Object state change records
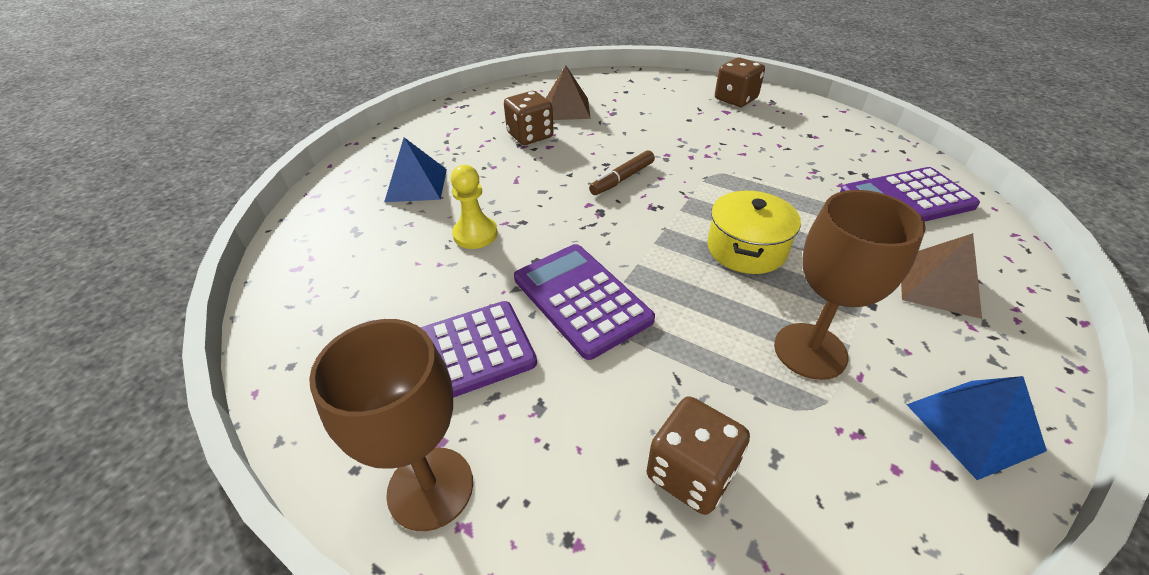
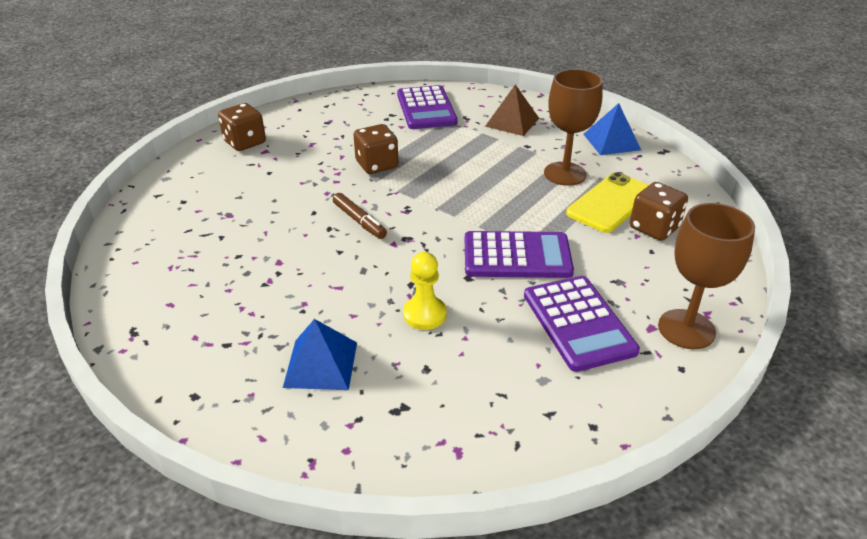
camera: 85 degrees left, 5 degrees down
(530, 136) = (249, 274): brown dice -> brown dice (377, 165)
(566, 109) = (199, 245): brown pyramid -> none
(581, 299) = (517, 256): purple calculator -> purple calculator turned 150 degrees counterclockwise
(746, 249) = (468, 177): yellow pot -> none
(747, 411) = (611, 203): none -> yellow phone

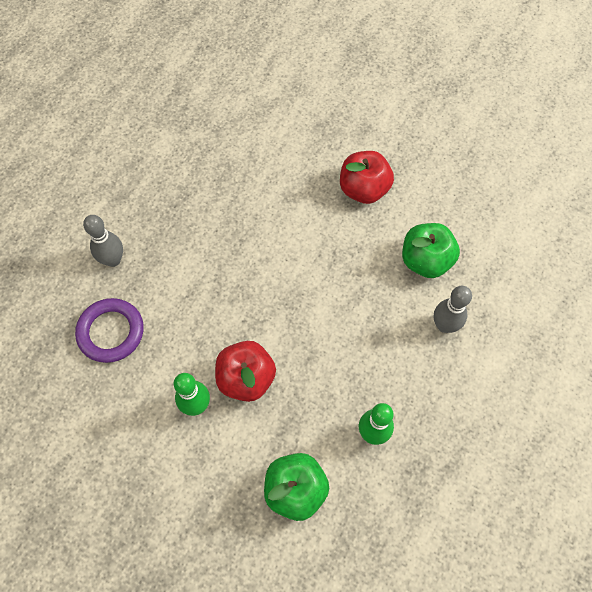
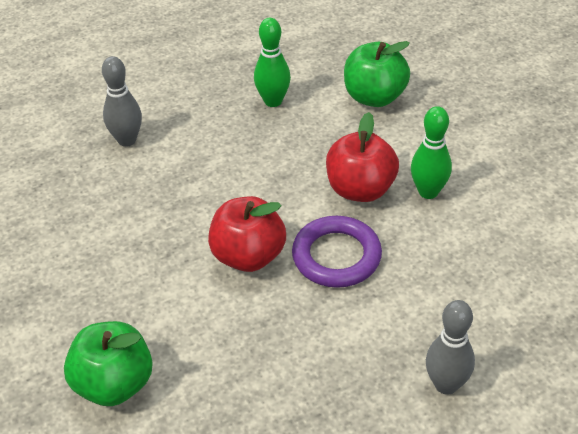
camera: 145 degrees left, 20 degrees down
(111, 332) = (490, 301): purple ring -> purple ring (336, 256)
(364, 189) = (65, 302): red apple -> red apple (248, 256)
(425, 260) = (82, 198): green apple -> green apple (114, 384)

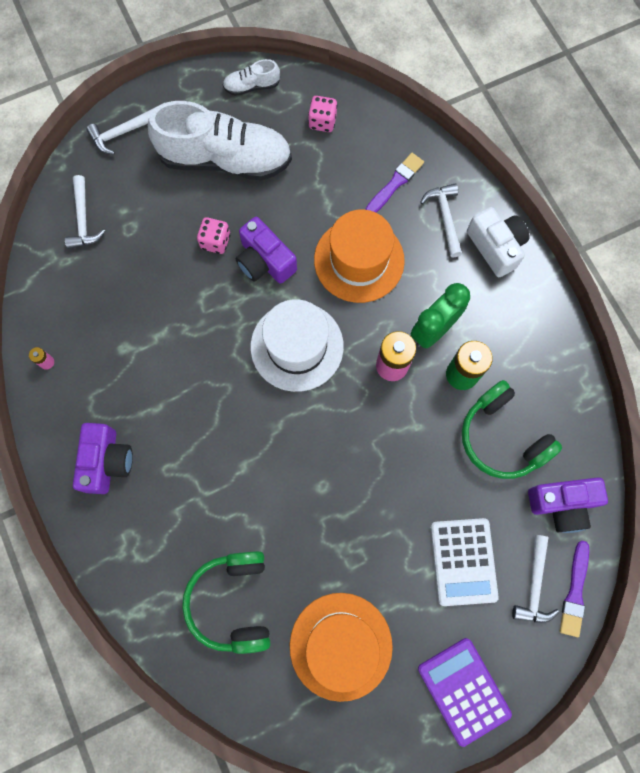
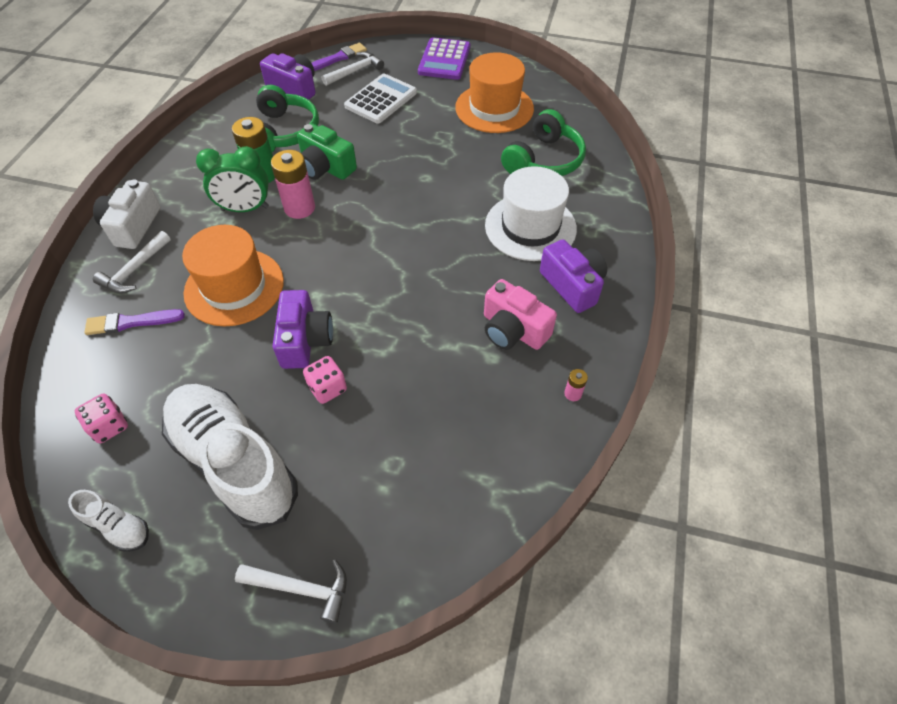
camera: 140 degrees left, 20 degrees down
(83, 220) = (432, 511): white hammer -> none
(107, 461) = (572, 285): purple camera -> purple camera turned 105 degrees clockwise
(124, 382) = (513, 330): none -> pink camera
(297, 346) = (350, 263): white hat -> white hat (530, 227)
(419, 426) = (325, 167): none -> green camera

Problem statement: Pick out every line above that holds the word "yellow" and copy it.

Answer to this exercise:
(746, 249) = (468, 177): yellow pot -> none
(747, 411) = (611, 203): none -> yellow phone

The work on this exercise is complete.